▸ **Work to complete**
Reproduce the lines below exactly. Skip images.

▸ **Records excerpted from a collection**
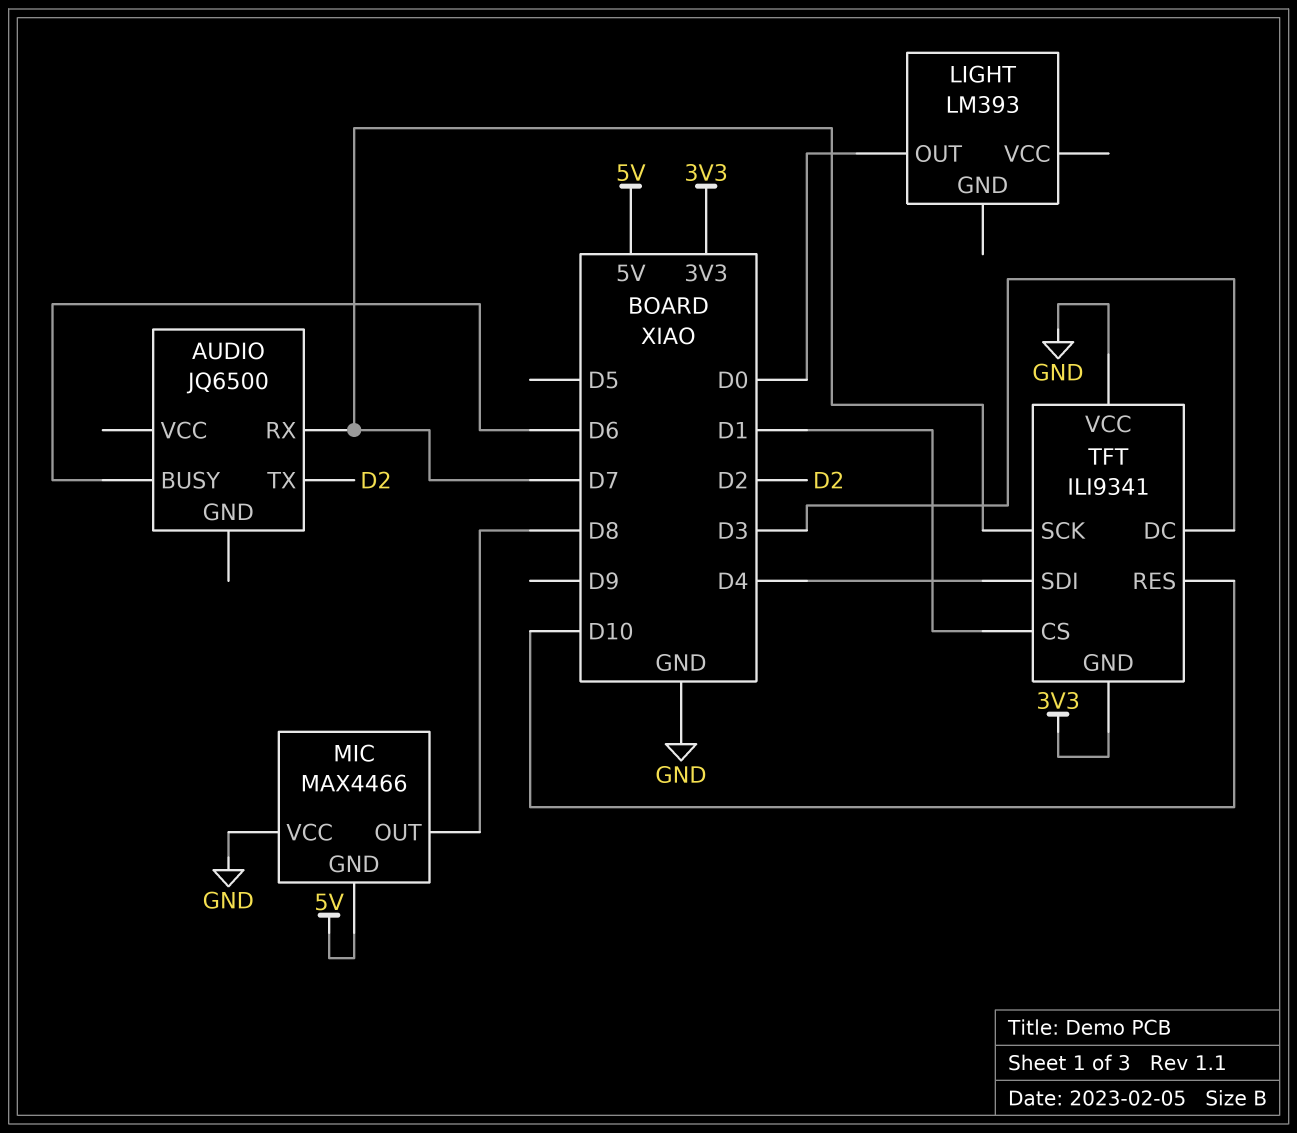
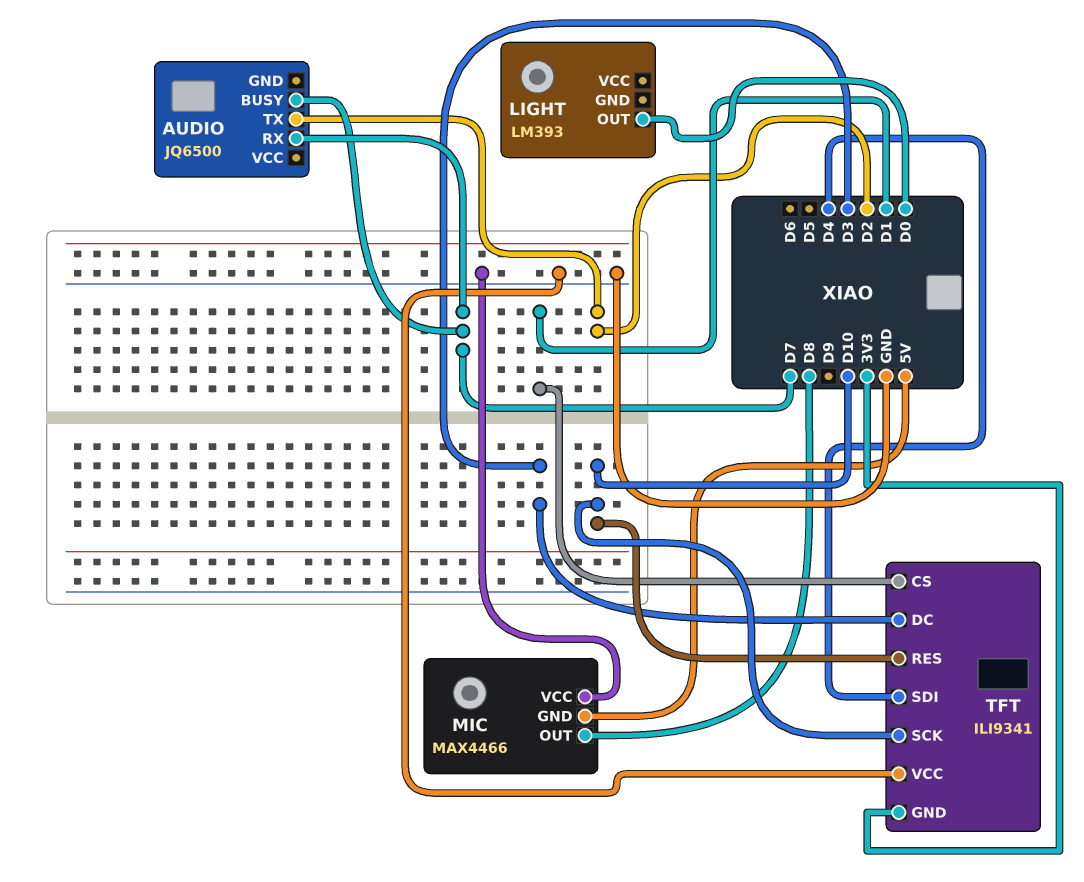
AUDIO pin BUSY: D6 -> D7
TFT pin SCK: D7 -> D10

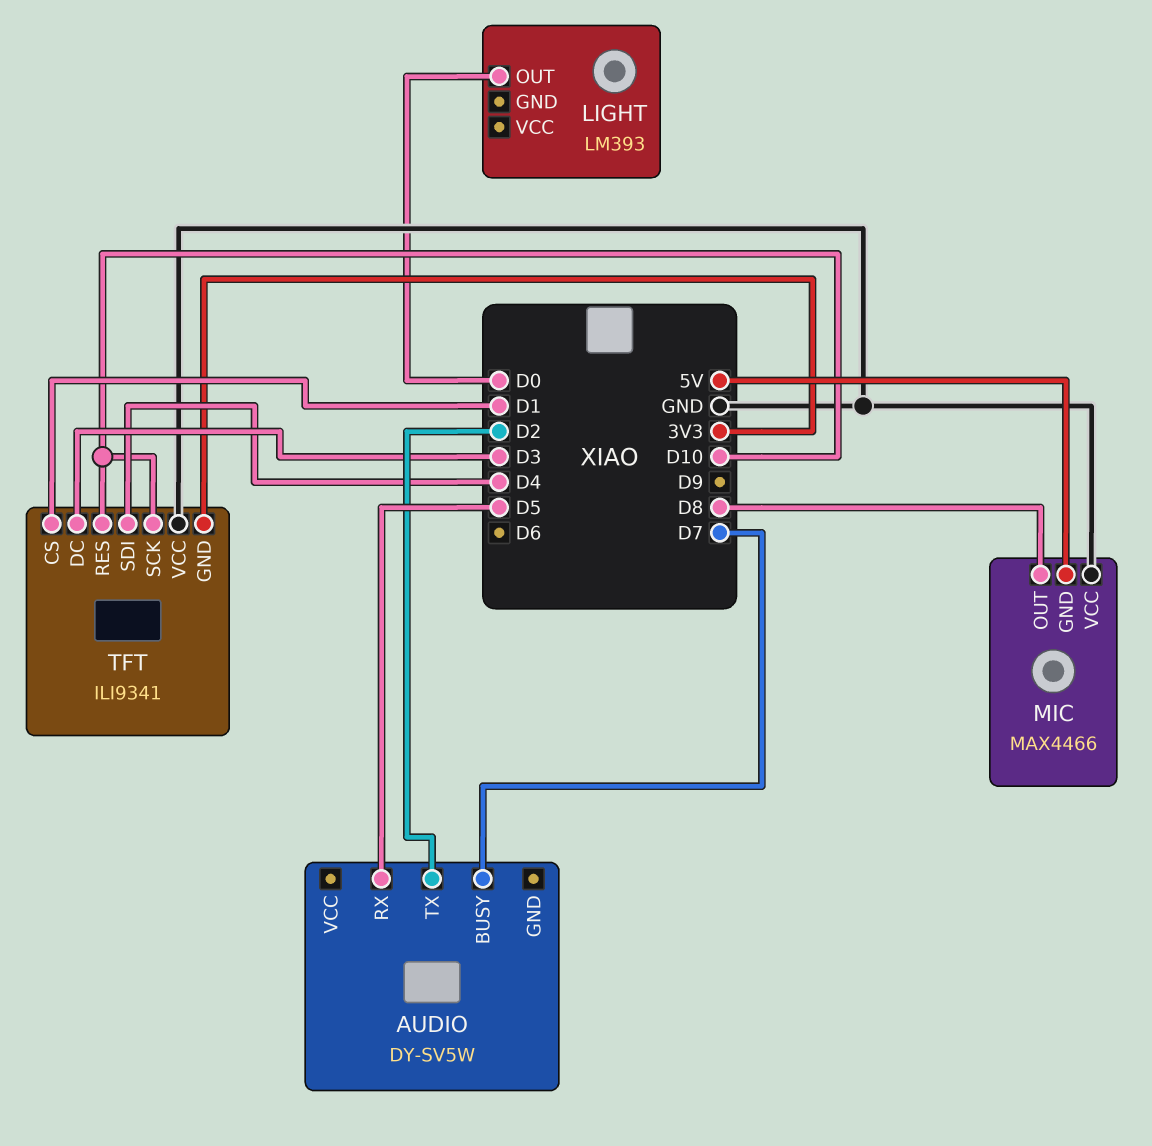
AUDIO: JQ6500 -> DY-SV5W
AUDIO pin RX: D7 -> D5

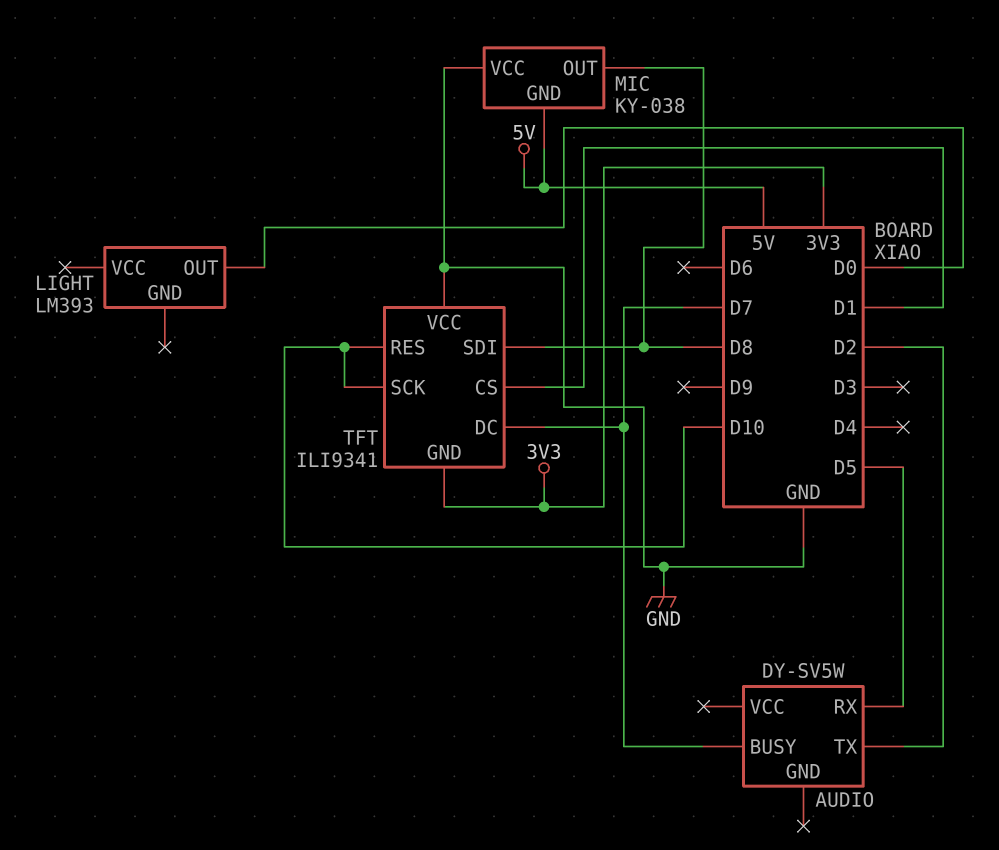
MIC: MAX4466 -> KY-038
TFT pin DC: D3 -> D7
TFT pin SDI: D4 -> D8

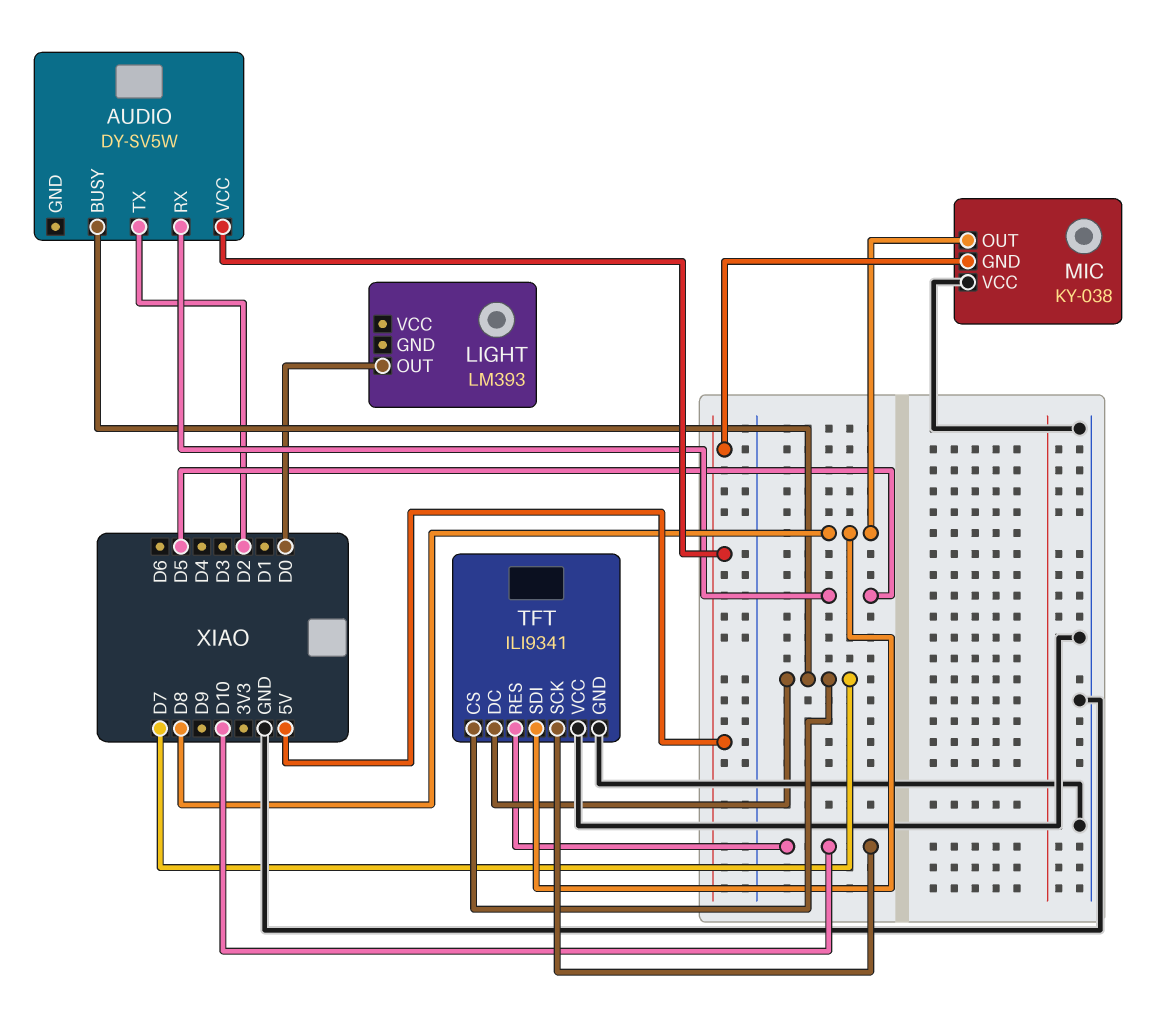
AUDIO pin VCC: none -> 5V
TFT pin CS: D1 -> D7
TFT pin GND: 3V3 -> GND

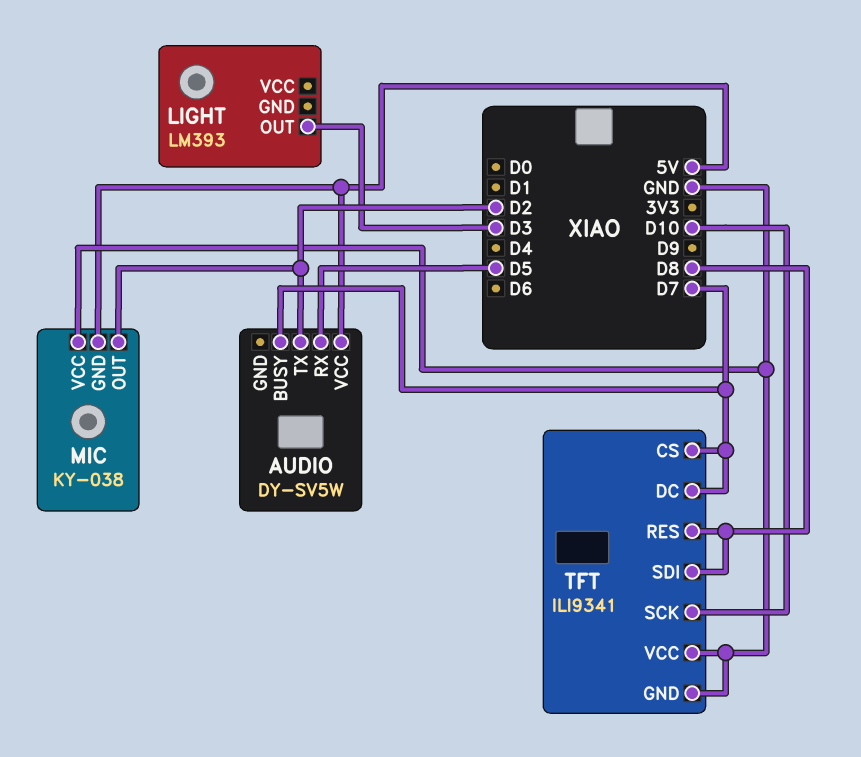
LIGHT pin OUT: D0 -> D3
MIC pin OUT: D8 -> D2
TFT pin RES: D10 -> D8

▸ **Solution to this exercise**
AUDIO pin BUSY: D6 -> D7
TFT pin SCK: D7 -> D10

AUDIO: JQ6500 -> DY-SV5W
AUDIO pin RX: D7 -> D5

MIC: MAX4466 -> KY-038
TFT pin DC: D3 -> D7
TFT pin SDI: D4 -> D8

AUDIO pin VCC: none -> 5V
TFT pin CS: D1 -> D7
TFT pin GND: 3V3 -> GND

LIGHT pin OUT: D0 -> D3
MIC pin OUT: D8 -> D2
TFT pin RES: D10 -> D8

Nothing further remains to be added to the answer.